For the entries that follow, restate word for word the line containing "V3: AC 1V (0V, IN) -> AC 230V (0V, IN)", the line containing "V4: AC 6V (0V, SIG2) -> AC 6V (SIG2, VA)", and every line that lies between them.
BEGIN Data extract
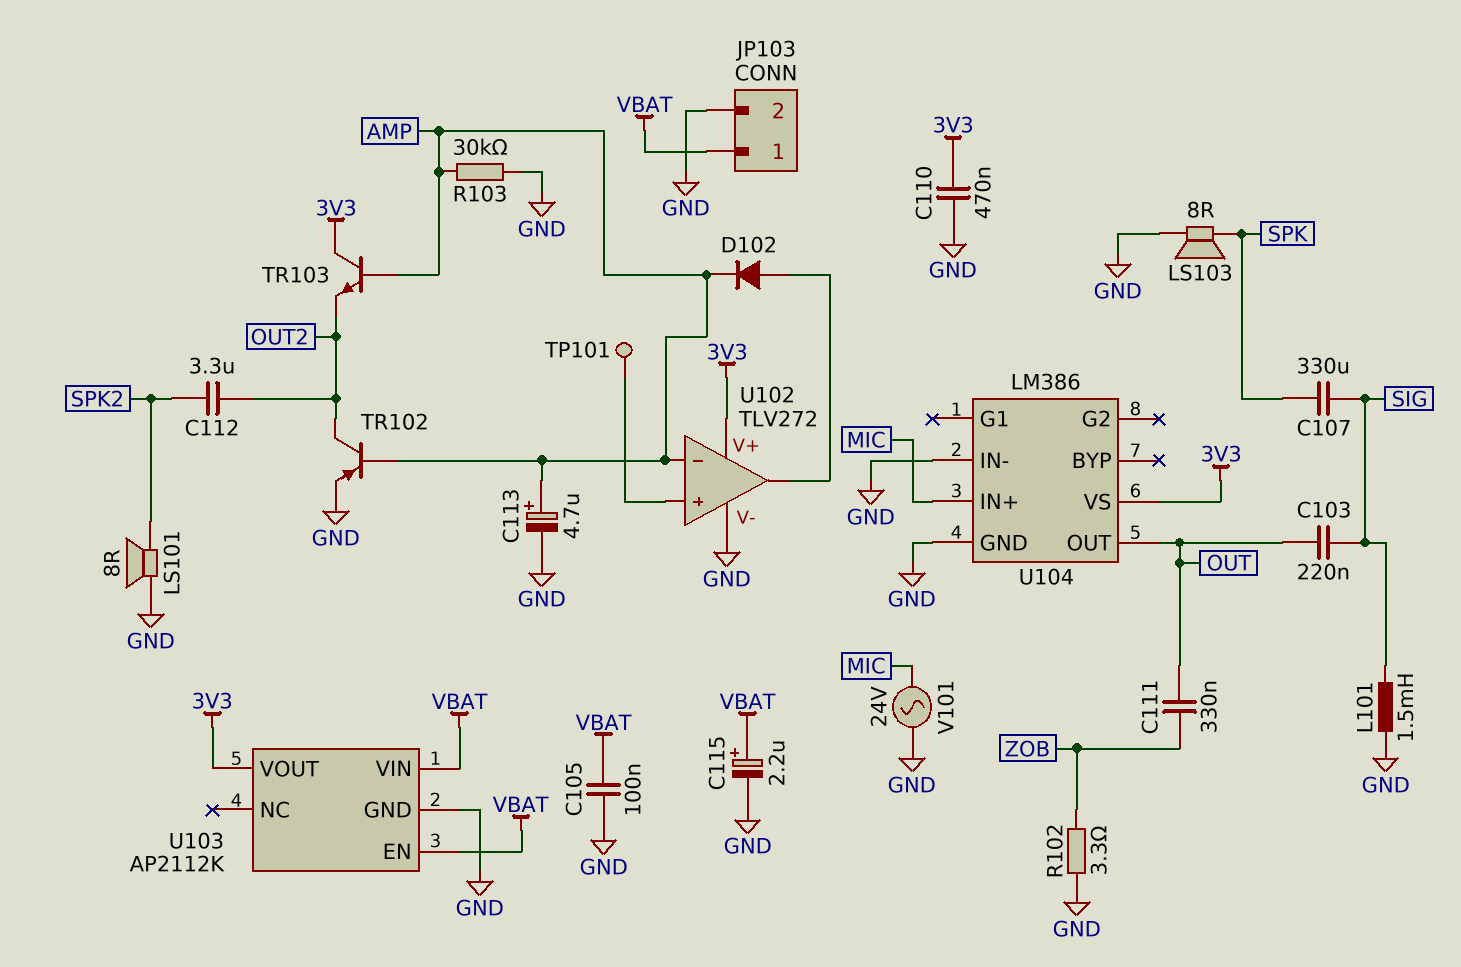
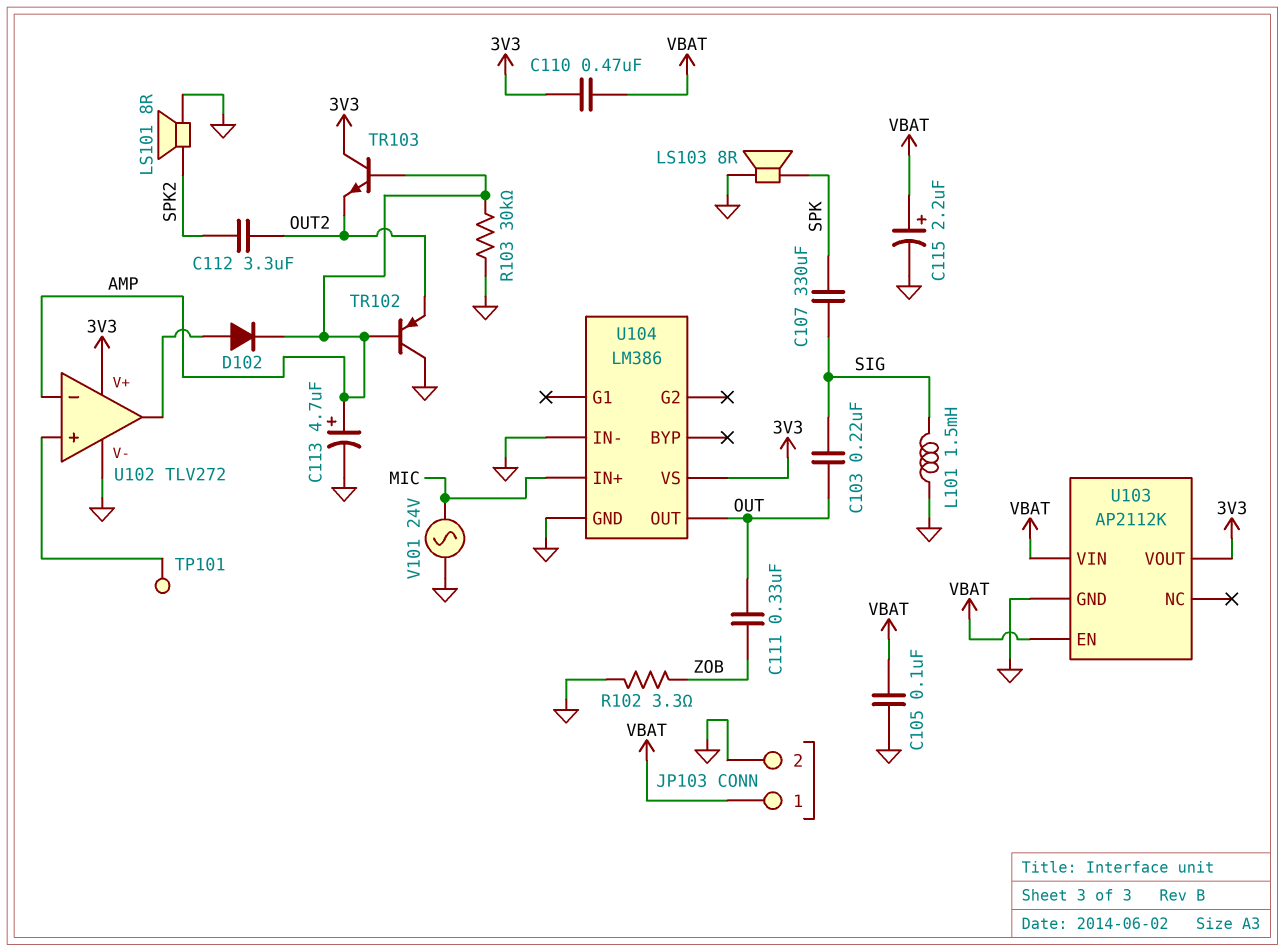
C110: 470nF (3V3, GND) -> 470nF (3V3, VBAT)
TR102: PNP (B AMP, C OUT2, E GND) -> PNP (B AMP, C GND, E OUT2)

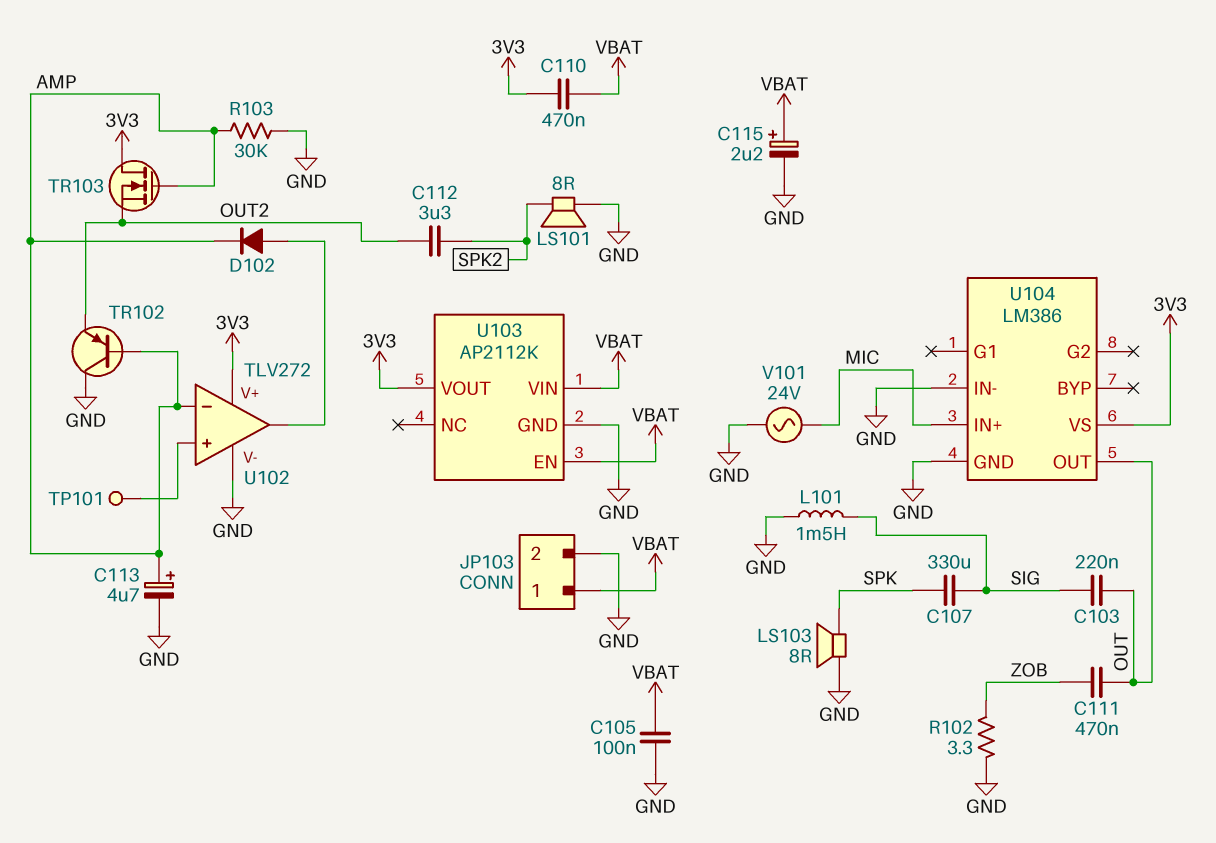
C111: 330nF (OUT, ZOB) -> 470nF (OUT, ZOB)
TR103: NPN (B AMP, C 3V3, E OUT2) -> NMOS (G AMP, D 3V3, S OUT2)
END Data extract
BEGIN Data extract
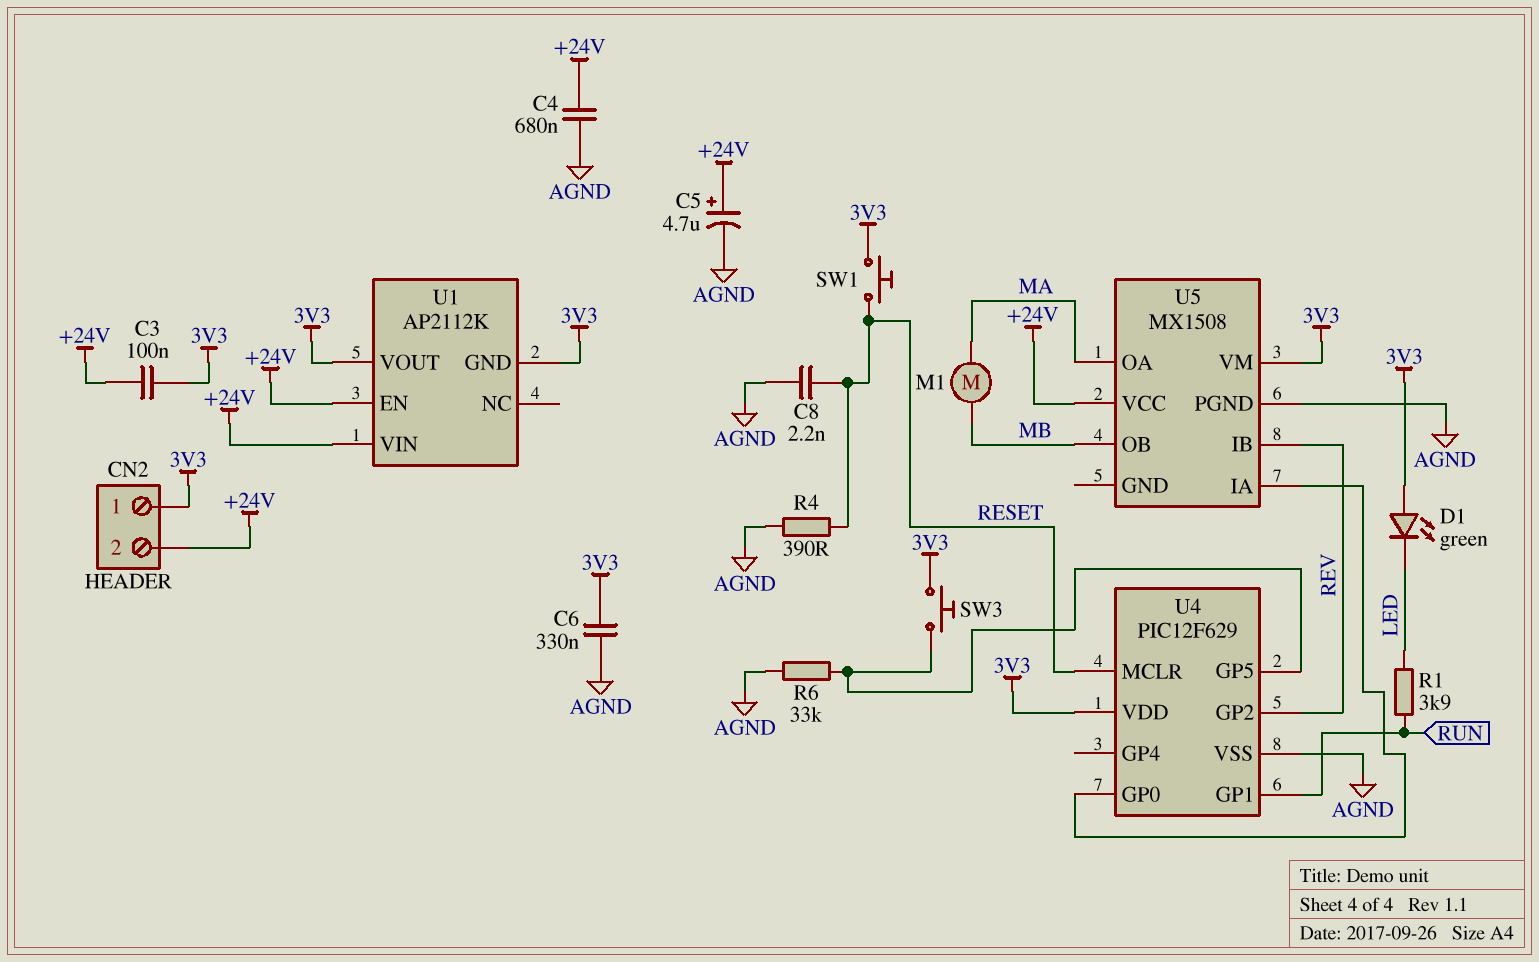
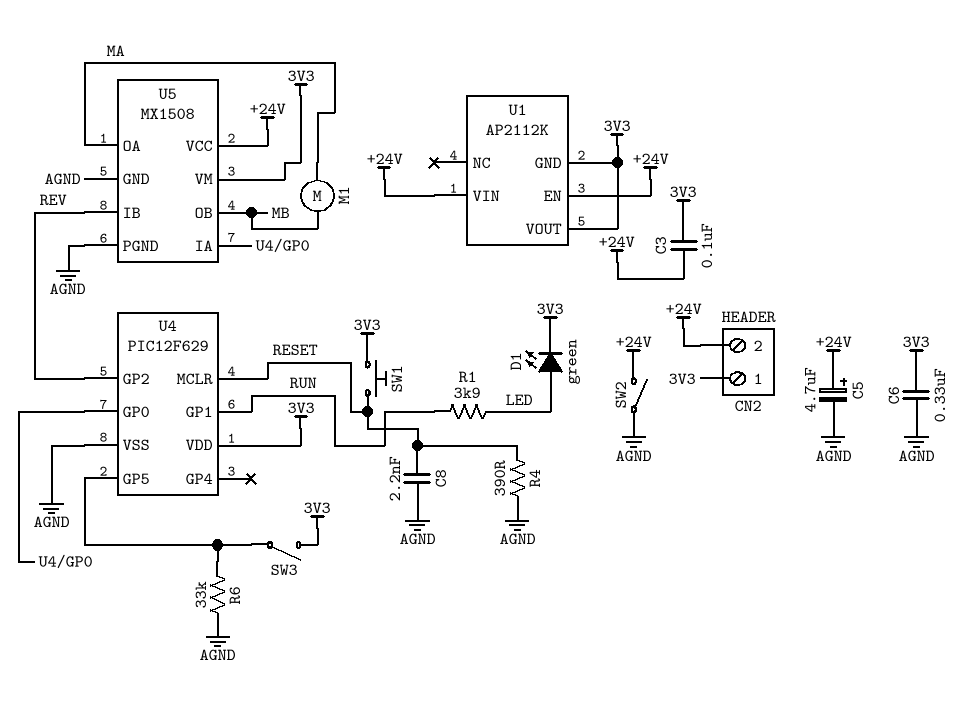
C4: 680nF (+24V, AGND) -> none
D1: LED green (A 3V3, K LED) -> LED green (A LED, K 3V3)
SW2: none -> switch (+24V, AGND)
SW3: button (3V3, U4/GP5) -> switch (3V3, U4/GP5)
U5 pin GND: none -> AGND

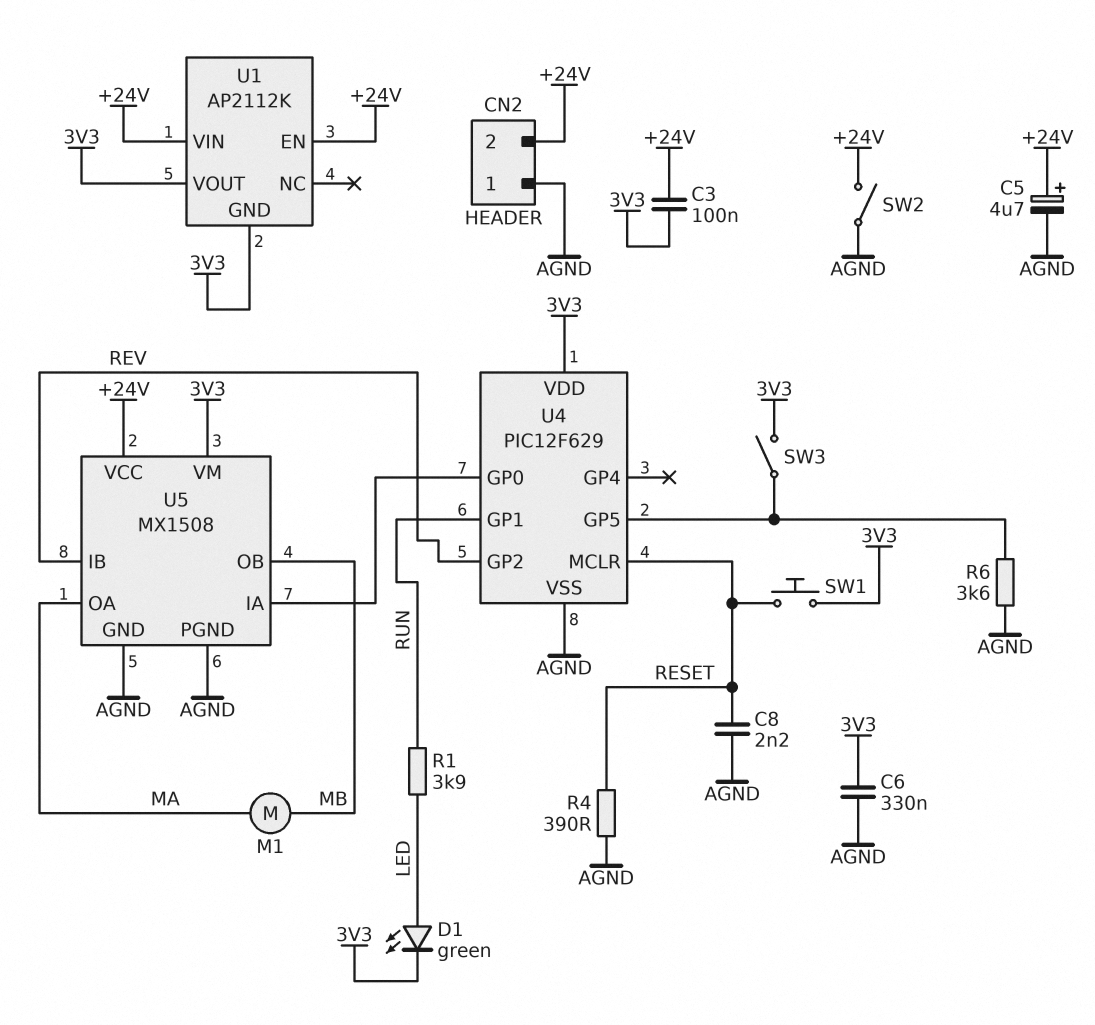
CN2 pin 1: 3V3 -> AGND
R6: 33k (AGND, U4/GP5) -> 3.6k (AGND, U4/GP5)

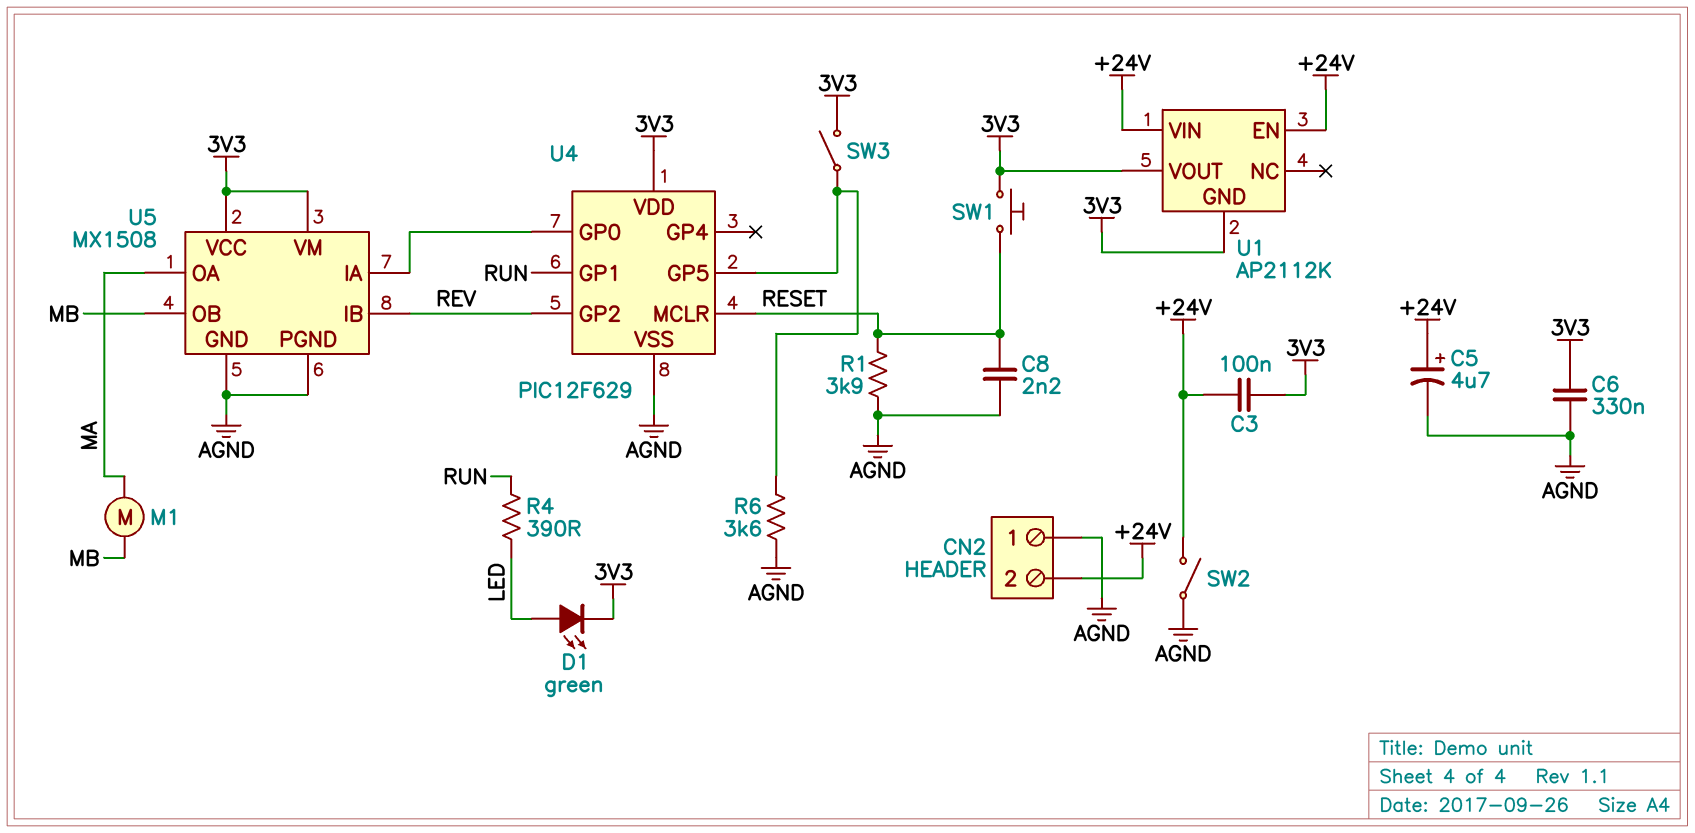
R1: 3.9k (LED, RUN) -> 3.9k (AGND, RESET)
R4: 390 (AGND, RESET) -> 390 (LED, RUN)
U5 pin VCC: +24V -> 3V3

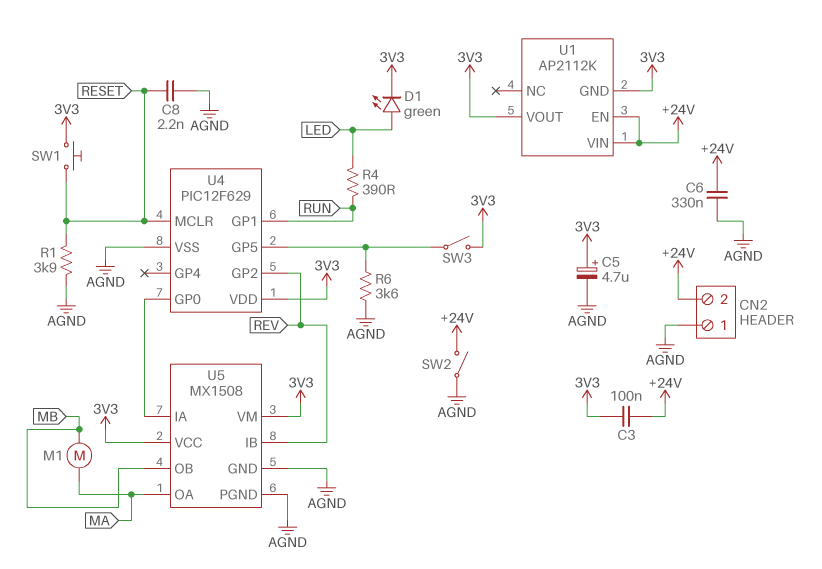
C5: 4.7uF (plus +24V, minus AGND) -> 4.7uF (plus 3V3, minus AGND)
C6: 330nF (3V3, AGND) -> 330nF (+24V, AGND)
END Data extract
BEGIN Data extract
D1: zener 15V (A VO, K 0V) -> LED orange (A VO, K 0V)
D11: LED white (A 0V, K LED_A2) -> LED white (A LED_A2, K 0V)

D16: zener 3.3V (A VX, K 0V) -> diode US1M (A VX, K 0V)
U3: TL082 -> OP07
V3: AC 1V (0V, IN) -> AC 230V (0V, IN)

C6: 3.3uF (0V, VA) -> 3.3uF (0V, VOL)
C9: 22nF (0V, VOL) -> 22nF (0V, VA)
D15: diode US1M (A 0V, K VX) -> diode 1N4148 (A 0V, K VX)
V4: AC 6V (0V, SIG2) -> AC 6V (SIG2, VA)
END Data extract
Expected answer:
V3: AC 1V (0V, IN) -> AC 230V (0V, IN)

C6: 3.3uF (0V, VA) -> 3.3uF (0V, VOL)
C9: 22nF (0V, VOL) -> 22nF (0V, VA)
D15: diode US1M (A 0V, K VX) -> diode 1N4148 (A 0V, K VX)
V4: AC 6V (0V, SIG2) -> AC 6V (SIG2, VA)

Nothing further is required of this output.